* REQUIRED WORK *
Take from the listing each line that has the string "stacking".

* DATA FOR PROCESSING *

================================

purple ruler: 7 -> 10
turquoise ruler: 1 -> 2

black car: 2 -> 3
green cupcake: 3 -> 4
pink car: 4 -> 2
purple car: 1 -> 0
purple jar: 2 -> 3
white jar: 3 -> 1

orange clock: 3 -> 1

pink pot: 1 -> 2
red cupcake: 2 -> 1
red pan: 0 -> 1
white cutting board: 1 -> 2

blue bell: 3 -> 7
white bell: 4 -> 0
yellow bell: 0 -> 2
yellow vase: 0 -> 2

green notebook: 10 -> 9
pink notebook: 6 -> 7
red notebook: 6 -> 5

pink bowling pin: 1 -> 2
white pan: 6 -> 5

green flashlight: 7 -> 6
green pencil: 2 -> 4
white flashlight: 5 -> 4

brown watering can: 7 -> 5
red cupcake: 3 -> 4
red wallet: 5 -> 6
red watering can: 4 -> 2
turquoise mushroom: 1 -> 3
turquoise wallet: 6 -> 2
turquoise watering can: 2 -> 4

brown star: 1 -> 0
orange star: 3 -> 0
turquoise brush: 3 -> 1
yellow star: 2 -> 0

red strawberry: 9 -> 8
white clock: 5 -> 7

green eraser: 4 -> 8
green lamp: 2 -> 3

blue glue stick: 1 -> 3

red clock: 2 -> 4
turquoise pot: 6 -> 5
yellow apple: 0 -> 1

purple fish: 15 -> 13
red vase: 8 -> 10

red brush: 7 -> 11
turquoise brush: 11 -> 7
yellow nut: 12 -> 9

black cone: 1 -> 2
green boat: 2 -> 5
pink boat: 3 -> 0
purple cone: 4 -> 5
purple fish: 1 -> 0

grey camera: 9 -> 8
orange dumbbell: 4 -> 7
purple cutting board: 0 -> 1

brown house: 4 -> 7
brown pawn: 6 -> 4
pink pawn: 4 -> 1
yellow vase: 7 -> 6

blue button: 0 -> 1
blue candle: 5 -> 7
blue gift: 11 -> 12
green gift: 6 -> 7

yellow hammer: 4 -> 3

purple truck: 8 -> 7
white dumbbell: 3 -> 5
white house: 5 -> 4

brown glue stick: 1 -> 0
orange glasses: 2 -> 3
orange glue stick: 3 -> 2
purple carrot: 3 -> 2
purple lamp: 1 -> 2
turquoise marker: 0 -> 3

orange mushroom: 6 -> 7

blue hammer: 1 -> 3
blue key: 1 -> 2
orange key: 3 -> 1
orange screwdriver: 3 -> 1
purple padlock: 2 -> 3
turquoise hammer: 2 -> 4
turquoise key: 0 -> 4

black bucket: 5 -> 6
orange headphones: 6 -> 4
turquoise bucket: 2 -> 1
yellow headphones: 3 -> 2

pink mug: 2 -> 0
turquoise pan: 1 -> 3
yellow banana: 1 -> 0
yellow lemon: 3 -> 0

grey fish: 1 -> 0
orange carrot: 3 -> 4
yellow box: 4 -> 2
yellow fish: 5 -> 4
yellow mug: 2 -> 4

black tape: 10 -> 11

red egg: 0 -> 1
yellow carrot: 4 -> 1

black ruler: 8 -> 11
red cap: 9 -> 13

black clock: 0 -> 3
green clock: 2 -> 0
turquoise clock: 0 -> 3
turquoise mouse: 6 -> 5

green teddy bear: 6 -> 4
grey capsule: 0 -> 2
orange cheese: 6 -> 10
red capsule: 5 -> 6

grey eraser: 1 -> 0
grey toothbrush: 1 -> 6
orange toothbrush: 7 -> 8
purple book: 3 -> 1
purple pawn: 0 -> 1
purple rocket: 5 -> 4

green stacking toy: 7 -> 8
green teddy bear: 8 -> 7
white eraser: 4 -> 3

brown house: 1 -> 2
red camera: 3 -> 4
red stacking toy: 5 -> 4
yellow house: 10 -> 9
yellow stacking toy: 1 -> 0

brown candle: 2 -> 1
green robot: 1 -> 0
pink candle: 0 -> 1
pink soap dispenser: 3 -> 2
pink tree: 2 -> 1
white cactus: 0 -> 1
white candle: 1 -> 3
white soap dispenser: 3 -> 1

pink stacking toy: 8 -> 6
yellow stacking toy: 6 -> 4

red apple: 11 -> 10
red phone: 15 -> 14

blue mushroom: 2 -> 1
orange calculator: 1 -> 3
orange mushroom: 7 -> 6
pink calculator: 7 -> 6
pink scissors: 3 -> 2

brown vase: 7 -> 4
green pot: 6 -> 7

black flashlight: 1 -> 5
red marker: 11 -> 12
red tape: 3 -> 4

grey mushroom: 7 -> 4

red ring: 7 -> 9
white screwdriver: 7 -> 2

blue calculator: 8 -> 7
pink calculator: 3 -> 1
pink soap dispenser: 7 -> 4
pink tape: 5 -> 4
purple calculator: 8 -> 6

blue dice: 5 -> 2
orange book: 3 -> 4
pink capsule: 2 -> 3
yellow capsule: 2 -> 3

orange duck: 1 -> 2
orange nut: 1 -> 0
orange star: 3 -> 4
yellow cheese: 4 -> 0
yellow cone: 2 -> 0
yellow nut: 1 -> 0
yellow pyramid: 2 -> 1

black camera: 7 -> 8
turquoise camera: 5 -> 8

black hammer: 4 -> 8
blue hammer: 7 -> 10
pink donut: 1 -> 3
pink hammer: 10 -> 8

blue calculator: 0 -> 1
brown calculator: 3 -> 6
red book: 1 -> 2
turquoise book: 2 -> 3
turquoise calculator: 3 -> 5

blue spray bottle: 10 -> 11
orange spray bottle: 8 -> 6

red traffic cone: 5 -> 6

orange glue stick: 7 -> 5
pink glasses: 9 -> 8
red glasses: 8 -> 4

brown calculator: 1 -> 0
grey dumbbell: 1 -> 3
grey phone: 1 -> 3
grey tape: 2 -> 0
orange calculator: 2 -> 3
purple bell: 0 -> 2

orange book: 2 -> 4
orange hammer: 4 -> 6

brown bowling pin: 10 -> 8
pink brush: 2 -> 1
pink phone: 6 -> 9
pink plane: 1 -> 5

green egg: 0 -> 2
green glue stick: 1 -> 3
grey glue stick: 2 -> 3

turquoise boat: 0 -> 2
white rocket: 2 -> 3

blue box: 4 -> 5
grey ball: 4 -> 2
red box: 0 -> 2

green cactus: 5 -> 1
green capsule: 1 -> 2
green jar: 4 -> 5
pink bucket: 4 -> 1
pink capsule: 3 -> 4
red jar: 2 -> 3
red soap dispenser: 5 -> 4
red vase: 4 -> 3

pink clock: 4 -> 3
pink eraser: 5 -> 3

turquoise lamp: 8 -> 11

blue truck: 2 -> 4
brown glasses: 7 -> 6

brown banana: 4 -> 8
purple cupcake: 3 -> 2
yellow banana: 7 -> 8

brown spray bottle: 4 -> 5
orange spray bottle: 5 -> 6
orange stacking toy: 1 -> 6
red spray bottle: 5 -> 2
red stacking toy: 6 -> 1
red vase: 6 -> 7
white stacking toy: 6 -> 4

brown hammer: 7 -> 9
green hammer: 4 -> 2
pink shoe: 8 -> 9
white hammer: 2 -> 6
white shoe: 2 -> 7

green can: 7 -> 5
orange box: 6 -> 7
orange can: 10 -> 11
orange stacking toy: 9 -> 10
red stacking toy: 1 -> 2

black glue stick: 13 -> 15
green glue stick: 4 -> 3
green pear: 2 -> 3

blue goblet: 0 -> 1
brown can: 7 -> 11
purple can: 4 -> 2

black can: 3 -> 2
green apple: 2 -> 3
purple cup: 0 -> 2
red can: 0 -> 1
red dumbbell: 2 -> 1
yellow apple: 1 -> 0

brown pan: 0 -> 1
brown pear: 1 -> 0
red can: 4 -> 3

================================

* SOLVED PROBLEM *
green stacking toy: 7 -> 8
red stacking toy: 5 -> 4
yellow stacking toy: 1 -> 0
pink stacking toy: 8 -> 6
yellow stacking toy: 6 -> 4
orange stacking toy: 1 -> 6
red stacking toy: 6 -> 1
white stacking toy: 6 -> 4
orange stacking toy: 9 -> 10
red stacking toy: 1 -> 2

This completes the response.